─── Task input

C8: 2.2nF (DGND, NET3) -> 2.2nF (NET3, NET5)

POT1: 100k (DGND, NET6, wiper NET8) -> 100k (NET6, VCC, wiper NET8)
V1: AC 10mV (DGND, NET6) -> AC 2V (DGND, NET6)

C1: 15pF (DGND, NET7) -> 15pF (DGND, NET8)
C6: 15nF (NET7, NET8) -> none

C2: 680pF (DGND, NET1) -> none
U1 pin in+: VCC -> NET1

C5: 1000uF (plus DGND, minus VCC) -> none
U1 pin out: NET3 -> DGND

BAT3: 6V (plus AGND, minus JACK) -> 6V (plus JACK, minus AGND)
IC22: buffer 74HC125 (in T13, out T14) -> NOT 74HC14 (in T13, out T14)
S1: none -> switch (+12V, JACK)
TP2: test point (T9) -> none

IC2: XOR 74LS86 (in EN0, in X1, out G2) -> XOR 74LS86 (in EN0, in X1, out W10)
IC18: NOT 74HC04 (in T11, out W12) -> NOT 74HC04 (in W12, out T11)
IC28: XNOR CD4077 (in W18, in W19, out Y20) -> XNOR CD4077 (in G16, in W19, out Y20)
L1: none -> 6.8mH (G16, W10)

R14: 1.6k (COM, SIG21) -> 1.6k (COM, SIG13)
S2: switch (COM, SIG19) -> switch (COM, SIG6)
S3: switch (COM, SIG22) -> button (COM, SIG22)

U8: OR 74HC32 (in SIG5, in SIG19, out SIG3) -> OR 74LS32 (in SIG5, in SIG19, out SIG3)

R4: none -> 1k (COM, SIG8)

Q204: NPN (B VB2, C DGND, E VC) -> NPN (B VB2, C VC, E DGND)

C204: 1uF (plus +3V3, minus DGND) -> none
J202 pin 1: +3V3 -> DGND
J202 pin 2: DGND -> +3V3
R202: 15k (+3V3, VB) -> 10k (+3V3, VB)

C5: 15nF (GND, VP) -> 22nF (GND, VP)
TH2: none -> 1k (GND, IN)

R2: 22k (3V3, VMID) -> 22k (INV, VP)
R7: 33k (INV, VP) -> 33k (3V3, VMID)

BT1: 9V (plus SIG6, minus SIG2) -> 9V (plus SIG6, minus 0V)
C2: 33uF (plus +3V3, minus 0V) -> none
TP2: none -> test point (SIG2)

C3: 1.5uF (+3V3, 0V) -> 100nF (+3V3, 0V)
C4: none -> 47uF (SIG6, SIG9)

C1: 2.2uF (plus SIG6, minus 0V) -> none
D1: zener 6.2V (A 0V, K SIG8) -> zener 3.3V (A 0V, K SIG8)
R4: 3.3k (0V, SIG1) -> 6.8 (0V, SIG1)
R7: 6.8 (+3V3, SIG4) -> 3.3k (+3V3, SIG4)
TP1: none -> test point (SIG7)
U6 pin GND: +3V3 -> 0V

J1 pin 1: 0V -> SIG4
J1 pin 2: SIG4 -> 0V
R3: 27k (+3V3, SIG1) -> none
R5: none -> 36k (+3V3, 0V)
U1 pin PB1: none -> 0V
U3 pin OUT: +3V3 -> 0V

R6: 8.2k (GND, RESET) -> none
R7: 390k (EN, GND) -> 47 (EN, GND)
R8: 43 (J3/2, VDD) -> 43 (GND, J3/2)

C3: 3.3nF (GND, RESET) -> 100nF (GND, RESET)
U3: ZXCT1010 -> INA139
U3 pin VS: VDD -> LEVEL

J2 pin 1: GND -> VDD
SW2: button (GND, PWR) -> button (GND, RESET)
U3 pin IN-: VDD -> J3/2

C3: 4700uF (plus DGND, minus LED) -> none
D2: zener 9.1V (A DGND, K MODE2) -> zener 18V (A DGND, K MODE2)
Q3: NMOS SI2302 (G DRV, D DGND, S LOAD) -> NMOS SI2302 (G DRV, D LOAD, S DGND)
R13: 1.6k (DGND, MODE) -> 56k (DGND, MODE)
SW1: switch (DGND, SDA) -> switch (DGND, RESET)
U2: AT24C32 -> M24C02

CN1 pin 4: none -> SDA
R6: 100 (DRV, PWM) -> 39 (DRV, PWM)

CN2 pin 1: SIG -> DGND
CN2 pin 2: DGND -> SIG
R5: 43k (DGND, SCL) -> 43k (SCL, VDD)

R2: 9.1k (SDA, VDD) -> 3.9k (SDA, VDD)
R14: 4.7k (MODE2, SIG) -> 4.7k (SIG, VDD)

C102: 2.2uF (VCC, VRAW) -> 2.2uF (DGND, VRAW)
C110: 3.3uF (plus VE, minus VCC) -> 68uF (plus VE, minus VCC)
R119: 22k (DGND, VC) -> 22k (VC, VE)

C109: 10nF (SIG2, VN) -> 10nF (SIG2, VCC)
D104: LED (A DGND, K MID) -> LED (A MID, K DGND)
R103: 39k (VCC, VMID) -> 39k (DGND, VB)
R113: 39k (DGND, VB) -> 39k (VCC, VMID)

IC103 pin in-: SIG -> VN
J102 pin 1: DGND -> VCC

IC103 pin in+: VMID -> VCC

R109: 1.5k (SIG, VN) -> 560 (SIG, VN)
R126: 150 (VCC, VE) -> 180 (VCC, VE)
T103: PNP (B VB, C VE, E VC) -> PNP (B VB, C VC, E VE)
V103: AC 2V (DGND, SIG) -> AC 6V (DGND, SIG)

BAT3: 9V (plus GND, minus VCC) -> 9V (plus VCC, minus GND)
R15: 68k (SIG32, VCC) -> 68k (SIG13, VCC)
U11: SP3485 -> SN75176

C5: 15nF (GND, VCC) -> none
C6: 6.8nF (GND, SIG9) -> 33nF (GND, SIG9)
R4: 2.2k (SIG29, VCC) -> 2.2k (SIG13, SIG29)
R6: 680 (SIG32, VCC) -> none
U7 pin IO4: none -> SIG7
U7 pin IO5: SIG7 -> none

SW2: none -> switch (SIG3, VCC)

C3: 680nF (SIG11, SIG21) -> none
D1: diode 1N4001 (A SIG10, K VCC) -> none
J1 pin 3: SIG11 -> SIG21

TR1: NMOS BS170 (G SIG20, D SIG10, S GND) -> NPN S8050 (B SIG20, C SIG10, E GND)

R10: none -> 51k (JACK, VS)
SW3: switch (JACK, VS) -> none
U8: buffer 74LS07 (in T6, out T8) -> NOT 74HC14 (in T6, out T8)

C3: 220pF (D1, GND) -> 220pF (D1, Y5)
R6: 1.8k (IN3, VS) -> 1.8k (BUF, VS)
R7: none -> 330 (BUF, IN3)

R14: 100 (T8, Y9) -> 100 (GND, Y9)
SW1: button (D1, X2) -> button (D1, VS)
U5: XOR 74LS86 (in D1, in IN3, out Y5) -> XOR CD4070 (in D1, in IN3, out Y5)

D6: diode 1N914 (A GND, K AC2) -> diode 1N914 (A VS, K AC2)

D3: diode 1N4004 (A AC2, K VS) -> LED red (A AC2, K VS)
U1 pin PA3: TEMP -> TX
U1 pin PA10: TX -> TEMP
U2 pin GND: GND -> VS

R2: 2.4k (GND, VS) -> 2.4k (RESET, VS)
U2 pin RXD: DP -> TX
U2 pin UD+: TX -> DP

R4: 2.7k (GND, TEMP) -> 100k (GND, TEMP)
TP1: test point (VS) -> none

──────

> [Your instructions]:
Each line of the listing that includes the word "minus" should be copied out.

> [Response area]:
C5: 1000uF (plus DGND, minus VCC) -> none
BAT3: 6V (plus AGND, minus JACK) -> 6V (plus JACK, minus AGND)
C204: 1uF (plus +3V3, minus DGND) -> none
BT1: 9V (plus SIG6, minus SIG2) -> 9V (plus SIG6, minus 0V)
C2: 33uF (plus +3V3, minus 0V) -> none
C1: 2.2uF (plus SIG6, minus 0V) -> none
C3: 4700uF (plus DGND, minus LED) -> none
C110: 3.3uF (plus VE, minus VCC) -> 68uF (plus VE, minus VCC)
BAT3: 9V (plus GND, minus VCC) -> 9V (plus VCC, minus GND)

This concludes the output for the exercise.